■ EXERCISE AIM ■
Of the entries below, restate word for word only the section that runs from the line with "none -> pink round brick I2:J3 level 1" to the line with "none -> purple brick B1 level 1", counting both ends.

■ RECORDS TO USE ■

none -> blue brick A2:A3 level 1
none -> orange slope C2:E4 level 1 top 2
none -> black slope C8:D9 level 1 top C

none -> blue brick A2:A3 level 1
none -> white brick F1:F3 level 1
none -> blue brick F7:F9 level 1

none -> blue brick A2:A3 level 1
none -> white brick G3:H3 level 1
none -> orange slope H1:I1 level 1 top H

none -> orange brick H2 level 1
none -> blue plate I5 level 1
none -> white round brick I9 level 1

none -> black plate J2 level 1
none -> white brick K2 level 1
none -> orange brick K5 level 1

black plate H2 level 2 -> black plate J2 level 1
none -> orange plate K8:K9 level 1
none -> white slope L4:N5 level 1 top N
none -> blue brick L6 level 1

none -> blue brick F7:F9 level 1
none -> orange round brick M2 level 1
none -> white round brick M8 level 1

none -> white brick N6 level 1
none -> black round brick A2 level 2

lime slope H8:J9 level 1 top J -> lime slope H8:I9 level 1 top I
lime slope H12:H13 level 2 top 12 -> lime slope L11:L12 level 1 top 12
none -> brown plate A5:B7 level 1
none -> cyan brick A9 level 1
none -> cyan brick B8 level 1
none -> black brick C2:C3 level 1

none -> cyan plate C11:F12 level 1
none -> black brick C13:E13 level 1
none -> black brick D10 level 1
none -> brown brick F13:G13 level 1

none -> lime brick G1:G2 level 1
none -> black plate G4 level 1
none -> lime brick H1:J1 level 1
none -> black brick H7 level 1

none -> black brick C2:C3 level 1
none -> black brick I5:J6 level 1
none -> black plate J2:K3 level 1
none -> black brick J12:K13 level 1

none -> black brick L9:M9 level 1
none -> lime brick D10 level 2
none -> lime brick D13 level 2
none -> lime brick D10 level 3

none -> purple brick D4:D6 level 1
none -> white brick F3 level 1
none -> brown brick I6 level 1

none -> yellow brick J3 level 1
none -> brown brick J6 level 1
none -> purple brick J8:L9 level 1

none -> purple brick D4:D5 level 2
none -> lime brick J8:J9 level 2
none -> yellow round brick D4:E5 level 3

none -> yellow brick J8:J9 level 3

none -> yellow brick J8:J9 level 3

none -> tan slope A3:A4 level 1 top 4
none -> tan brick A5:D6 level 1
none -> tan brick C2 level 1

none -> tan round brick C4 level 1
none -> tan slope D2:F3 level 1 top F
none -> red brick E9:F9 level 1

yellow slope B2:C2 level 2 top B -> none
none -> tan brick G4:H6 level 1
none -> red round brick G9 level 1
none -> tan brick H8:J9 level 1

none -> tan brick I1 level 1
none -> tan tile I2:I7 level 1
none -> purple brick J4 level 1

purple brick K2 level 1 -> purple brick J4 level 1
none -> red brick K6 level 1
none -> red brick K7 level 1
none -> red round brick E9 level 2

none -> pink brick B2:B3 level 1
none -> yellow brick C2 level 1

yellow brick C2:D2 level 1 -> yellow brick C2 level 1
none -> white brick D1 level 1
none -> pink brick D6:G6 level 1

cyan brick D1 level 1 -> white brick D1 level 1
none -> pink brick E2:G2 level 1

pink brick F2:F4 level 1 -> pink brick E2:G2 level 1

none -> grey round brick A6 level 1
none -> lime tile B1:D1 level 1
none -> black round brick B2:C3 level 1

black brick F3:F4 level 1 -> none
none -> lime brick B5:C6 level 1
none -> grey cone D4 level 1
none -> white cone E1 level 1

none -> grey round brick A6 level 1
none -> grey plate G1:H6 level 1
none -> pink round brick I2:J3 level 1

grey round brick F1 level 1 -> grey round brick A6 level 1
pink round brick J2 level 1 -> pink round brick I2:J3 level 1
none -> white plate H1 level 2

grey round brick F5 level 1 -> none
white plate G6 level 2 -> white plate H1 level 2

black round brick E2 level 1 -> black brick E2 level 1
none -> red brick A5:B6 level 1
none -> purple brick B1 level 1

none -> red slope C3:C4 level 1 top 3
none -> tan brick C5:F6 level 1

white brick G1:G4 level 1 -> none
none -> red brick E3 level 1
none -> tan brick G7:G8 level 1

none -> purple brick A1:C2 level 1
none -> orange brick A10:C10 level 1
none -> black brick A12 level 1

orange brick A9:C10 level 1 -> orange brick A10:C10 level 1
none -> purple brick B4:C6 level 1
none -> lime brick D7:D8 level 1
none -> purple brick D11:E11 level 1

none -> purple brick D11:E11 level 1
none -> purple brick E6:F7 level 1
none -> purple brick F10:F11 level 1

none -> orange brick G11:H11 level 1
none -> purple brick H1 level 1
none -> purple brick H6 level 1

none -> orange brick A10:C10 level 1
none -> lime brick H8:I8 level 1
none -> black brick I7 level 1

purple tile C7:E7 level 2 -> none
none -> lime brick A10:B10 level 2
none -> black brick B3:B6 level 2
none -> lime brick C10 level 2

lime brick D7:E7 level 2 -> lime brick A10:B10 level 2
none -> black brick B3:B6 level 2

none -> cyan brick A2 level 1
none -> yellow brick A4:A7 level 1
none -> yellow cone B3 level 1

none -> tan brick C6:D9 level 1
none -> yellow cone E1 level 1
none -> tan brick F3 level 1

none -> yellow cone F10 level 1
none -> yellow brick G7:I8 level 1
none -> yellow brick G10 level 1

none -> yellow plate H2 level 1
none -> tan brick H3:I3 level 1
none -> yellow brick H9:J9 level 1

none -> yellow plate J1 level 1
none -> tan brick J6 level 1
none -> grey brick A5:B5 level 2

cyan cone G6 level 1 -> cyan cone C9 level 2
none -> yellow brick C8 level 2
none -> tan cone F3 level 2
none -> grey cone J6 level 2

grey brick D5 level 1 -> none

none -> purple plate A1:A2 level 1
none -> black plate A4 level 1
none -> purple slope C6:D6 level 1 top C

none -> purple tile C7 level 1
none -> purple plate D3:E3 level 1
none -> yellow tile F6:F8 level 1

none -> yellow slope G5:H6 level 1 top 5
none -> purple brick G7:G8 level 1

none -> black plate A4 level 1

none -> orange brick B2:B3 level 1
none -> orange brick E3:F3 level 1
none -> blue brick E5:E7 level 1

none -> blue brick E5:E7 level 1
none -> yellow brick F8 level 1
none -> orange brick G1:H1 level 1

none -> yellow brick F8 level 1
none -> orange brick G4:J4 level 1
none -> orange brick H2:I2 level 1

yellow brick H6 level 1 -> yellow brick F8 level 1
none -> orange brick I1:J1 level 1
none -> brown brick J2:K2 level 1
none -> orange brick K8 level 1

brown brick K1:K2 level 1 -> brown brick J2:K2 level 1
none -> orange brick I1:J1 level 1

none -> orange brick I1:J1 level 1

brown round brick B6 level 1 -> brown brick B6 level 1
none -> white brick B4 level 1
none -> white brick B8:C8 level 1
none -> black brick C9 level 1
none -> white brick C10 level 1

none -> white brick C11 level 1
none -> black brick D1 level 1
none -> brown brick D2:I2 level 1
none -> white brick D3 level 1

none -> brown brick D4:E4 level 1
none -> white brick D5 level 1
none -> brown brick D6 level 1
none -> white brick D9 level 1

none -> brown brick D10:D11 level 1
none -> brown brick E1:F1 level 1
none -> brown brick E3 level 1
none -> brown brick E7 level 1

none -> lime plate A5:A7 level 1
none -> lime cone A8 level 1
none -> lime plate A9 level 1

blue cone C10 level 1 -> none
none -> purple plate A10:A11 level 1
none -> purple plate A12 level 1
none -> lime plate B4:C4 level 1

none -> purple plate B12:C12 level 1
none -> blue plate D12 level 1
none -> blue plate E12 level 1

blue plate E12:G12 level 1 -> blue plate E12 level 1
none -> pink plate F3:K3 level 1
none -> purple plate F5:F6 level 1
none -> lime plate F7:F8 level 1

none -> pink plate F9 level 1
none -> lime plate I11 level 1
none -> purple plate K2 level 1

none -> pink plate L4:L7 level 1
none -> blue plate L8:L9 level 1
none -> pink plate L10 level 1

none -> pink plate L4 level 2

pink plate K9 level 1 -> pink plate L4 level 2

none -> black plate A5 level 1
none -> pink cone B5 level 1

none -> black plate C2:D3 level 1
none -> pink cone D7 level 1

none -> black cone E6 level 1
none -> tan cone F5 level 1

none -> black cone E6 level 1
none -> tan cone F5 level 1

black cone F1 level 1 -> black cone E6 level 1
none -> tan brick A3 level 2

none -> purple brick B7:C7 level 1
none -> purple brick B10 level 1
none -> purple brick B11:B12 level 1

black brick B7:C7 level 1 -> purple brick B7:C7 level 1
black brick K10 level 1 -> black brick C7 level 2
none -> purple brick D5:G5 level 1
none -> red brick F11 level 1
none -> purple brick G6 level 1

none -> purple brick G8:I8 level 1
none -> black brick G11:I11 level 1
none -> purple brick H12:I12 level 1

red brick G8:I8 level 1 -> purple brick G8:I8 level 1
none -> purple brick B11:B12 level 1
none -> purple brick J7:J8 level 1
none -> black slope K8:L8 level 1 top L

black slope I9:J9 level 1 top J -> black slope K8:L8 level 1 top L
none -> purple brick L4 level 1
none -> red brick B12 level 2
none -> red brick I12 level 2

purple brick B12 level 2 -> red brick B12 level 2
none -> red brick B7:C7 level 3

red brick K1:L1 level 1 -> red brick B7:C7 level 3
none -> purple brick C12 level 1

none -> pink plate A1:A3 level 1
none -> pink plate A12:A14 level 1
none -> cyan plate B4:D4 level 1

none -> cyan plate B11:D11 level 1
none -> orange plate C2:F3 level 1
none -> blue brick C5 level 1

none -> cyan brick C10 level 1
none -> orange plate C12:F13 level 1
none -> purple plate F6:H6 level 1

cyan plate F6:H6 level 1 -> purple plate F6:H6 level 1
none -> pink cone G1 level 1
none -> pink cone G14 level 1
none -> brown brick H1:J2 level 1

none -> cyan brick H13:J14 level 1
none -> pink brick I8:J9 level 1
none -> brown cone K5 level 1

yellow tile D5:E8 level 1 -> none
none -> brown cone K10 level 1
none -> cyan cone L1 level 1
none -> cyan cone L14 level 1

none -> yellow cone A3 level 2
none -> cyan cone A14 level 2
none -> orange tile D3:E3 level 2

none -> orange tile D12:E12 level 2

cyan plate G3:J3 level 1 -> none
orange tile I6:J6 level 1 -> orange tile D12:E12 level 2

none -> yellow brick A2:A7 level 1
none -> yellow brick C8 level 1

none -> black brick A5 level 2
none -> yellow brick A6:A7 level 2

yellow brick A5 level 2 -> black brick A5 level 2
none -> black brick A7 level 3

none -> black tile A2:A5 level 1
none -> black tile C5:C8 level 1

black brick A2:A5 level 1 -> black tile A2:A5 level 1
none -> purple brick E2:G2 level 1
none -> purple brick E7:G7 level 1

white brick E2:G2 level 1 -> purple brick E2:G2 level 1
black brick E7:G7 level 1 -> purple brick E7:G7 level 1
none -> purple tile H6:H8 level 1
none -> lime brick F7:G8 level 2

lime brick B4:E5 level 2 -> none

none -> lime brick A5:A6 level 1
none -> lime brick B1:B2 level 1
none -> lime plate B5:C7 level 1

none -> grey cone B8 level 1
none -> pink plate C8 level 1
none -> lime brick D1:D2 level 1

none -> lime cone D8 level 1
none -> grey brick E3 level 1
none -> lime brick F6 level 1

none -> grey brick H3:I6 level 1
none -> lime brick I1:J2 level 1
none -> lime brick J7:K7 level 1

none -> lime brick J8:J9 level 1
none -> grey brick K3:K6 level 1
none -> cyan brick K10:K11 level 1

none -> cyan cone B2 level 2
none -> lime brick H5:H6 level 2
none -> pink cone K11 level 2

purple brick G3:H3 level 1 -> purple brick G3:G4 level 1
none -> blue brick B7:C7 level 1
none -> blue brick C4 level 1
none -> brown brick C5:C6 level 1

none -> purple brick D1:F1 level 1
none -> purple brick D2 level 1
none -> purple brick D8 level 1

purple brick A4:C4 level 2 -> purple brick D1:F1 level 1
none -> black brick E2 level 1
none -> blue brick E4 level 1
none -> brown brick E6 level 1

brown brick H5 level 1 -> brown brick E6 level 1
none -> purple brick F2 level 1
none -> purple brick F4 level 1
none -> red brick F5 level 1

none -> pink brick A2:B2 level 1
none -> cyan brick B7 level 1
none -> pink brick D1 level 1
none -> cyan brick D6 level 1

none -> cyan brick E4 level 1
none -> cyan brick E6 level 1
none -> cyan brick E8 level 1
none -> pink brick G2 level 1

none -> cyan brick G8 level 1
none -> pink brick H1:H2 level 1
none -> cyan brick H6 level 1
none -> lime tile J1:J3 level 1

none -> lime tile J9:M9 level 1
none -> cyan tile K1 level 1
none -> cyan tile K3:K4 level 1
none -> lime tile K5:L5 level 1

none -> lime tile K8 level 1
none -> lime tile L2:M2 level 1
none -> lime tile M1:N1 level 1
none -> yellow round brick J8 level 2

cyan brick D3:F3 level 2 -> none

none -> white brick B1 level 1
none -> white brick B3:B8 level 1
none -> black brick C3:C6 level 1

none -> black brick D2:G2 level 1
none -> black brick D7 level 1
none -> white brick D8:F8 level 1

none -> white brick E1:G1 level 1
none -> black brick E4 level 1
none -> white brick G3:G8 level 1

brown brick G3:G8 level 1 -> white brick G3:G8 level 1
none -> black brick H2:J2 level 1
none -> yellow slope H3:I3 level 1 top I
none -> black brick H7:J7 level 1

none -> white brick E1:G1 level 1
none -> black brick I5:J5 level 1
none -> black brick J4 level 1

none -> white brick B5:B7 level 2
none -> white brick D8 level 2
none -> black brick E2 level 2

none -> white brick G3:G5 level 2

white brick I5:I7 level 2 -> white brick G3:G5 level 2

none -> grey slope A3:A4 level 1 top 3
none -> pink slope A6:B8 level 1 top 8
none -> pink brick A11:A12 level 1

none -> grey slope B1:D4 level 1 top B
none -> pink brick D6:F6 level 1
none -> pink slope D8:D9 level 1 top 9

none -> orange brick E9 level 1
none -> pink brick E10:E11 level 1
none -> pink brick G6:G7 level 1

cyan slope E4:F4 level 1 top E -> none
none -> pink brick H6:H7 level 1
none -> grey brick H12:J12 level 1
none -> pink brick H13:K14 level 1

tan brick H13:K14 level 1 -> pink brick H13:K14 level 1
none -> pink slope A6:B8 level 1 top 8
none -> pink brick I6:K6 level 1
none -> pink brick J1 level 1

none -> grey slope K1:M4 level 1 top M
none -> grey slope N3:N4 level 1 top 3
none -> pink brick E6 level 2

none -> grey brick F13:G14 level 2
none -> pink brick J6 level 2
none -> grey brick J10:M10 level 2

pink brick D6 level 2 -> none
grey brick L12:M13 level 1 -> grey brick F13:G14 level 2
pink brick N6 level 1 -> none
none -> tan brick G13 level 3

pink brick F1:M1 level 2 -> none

■ EXERCISE RESULT ■
none -> pink round brick I2:J3 level 1

grey round brick F1 level 1 -> grey round brick A6 level 1
pink round brick J2 level 1 -> pink round brick I2:J3 level 1
none -> white plate H1 level 2

grey round brick F5 level 1 -> none
white plate G6 level 2 -> white plate H1 level 2

black round brick E2 level 1 -> black brick E2 level 1
none -> red brick A5:B6 level 1
none -> purple brick B1 level 1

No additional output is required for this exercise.